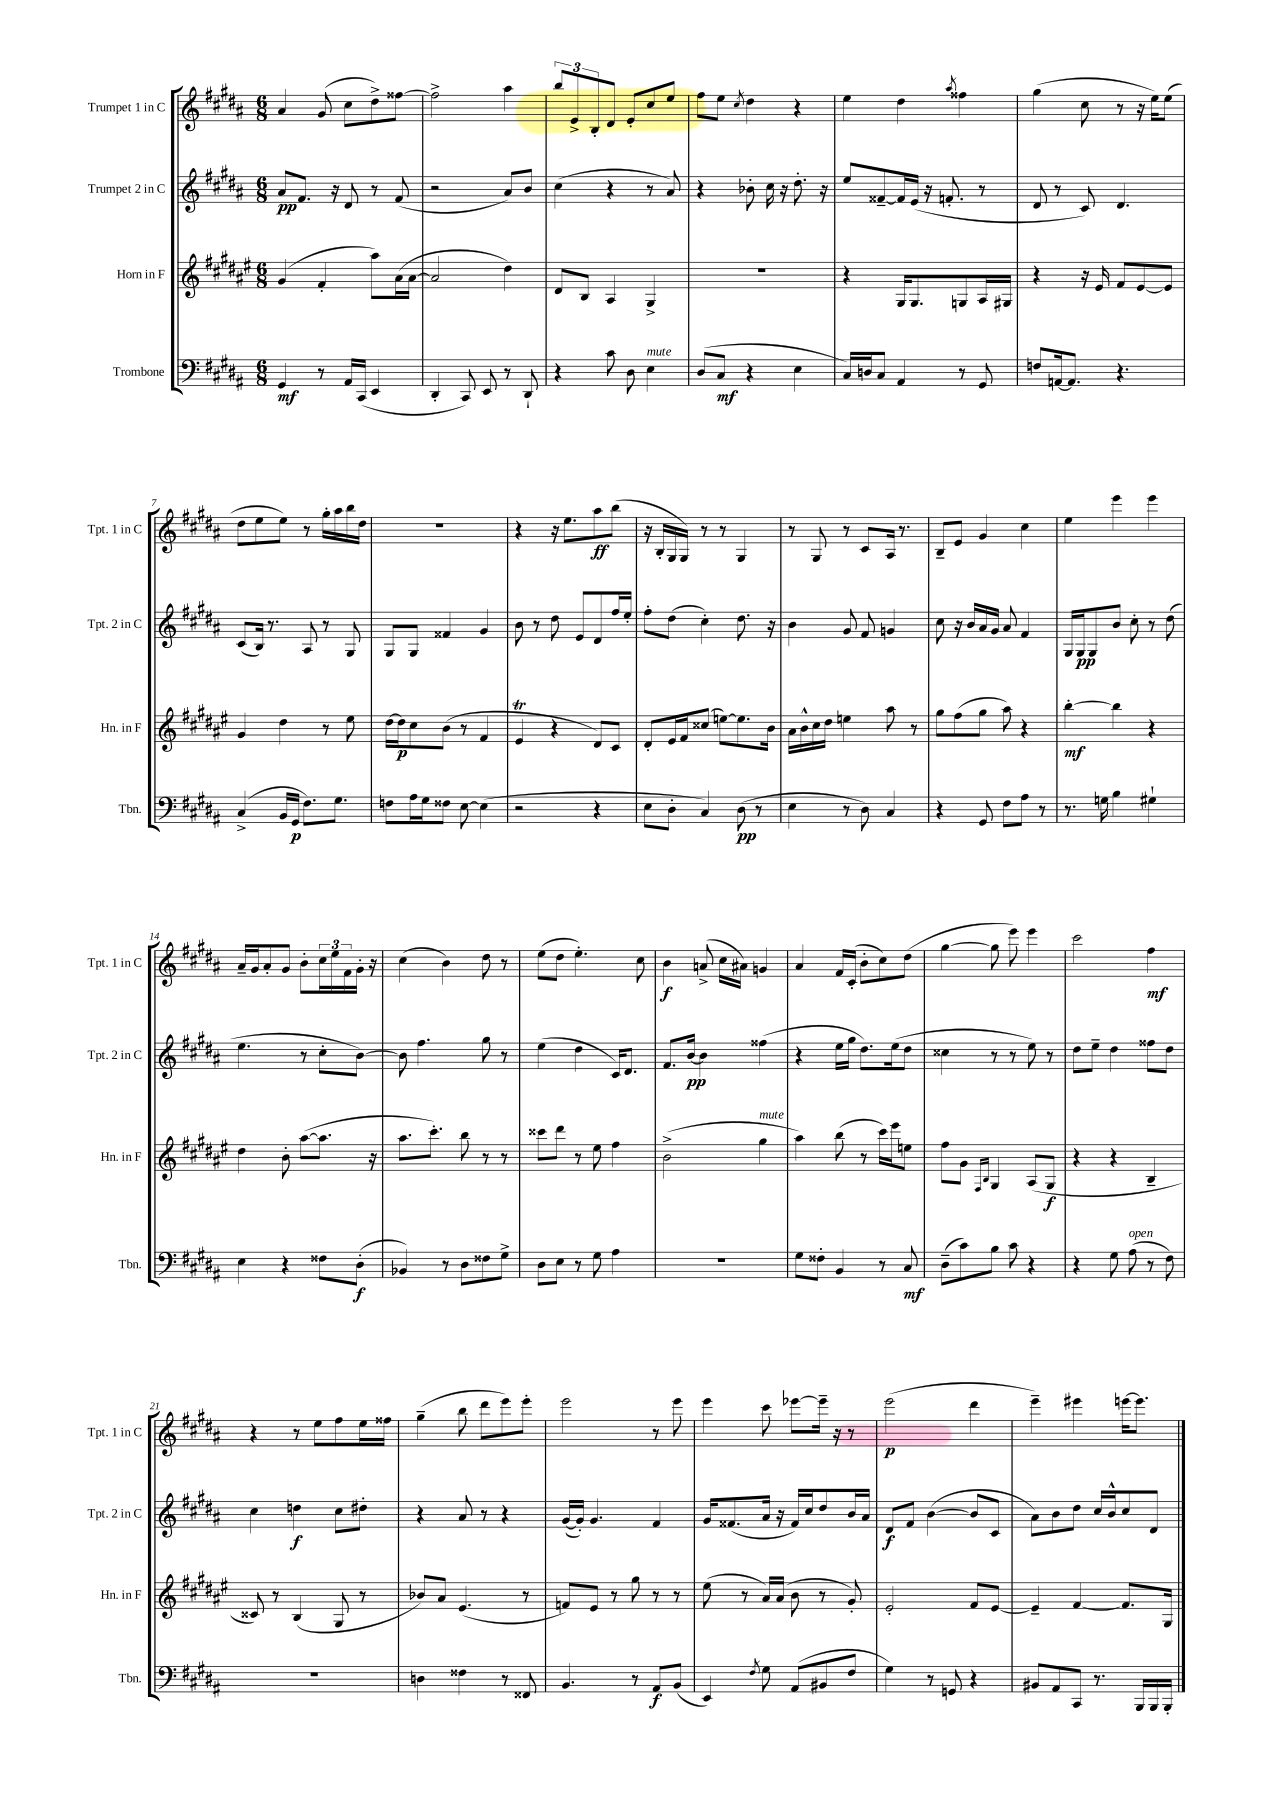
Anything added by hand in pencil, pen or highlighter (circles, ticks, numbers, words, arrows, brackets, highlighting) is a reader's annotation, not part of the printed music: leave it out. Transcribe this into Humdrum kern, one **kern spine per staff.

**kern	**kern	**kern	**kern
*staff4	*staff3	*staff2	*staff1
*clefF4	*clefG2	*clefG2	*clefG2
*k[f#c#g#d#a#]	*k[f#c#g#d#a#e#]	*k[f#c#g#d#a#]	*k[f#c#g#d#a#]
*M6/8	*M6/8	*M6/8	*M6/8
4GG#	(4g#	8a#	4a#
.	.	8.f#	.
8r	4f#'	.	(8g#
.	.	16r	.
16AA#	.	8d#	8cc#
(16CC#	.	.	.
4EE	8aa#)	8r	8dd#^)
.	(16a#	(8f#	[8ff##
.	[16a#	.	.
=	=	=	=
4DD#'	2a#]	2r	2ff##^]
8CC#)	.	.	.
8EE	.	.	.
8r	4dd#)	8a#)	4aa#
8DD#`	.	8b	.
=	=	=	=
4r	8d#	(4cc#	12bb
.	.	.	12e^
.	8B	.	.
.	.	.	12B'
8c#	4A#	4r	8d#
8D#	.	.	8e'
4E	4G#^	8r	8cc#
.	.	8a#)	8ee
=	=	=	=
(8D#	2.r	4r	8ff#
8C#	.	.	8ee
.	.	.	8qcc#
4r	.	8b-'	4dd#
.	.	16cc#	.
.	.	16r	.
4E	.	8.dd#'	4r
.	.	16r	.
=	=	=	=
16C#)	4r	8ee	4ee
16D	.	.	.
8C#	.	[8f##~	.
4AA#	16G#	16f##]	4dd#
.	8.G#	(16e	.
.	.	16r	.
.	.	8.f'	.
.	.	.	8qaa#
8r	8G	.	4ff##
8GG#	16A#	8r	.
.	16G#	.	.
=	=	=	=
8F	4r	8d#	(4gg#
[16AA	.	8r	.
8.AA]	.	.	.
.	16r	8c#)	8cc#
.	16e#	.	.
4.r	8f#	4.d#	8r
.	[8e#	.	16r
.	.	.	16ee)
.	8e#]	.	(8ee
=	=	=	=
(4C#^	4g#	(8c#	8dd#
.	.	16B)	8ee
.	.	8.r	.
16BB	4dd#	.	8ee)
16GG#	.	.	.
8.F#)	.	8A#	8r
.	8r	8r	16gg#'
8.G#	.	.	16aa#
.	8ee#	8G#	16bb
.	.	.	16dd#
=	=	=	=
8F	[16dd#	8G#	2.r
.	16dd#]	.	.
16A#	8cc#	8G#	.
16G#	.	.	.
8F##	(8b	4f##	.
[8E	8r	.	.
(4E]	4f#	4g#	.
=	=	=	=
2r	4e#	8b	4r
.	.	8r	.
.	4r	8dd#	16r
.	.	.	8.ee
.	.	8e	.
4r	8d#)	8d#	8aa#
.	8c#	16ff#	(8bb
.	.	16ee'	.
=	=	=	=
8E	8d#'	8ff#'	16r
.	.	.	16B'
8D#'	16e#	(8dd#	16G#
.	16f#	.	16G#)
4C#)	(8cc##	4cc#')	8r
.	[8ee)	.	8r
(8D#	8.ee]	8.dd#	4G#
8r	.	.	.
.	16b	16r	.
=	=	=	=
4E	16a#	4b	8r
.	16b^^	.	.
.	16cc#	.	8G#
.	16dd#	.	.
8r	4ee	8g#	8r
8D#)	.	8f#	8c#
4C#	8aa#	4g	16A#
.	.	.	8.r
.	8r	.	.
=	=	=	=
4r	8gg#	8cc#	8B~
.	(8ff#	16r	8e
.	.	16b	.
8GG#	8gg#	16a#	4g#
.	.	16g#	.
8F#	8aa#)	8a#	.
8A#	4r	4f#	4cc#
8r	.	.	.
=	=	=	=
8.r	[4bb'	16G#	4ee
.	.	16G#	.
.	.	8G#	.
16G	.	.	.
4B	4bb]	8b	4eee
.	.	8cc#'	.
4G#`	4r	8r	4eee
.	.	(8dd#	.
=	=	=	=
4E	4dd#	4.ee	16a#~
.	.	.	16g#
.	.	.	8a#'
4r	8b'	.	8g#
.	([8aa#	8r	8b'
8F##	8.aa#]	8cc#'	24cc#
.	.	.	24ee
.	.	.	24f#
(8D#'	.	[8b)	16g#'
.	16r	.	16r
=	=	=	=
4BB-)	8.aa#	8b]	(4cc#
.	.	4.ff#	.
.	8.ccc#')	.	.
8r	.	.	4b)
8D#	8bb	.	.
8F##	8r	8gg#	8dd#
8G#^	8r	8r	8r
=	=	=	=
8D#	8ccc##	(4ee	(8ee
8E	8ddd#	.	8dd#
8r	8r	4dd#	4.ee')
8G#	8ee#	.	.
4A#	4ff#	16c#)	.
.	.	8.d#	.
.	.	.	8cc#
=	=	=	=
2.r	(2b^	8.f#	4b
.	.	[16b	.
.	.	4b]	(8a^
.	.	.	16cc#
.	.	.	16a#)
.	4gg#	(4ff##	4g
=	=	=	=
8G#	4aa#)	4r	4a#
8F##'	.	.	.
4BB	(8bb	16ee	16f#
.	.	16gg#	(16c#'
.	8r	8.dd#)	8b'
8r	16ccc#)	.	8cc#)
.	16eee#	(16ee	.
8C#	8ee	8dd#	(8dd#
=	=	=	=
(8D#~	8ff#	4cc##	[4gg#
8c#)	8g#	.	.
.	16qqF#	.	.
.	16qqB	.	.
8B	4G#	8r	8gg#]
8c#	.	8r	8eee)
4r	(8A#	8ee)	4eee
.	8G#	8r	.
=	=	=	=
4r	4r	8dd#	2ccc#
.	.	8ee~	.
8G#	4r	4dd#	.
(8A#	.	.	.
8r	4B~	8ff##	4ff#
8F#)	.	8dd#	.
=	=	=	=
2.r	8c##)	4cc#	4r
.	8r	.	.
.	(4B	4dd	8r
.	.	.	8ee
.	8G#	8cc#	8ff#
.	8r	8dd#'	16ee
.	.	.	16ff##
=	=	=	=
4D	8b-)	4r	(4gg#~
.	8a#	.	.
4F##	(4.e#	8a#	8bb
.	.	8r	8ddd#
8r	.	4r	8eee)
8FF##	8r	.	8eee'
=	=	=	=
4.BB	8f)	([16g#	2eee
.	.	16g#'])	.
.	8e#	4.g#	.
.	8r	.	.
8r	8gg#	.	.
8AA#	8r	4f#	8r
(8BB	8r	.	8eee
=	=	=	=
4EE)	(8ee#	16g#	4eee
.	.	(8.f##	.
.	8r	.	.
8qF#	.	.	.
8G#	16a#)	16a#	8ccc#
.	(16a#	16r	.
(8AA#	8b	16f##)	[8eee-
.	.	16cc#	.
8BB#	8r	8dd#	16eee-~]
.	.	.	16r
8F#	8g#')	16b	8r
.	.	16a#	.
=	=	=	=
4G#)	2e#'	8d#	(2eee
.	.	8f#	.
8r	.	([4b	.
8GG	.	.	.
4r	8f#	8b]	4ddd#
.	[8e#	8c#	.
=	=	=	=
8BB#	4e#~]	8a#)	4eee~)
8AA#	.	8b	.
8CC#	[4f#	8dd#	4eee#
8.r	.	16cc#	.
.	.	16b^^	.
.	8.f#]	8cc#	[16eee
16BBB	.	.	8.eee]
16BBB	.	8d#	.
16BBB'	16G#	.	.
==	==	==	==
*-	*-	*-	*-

■ ■ ■ ■ ■ ■ ■

Count the lines in the material that contain the string "kern" and reply with that number alone.

2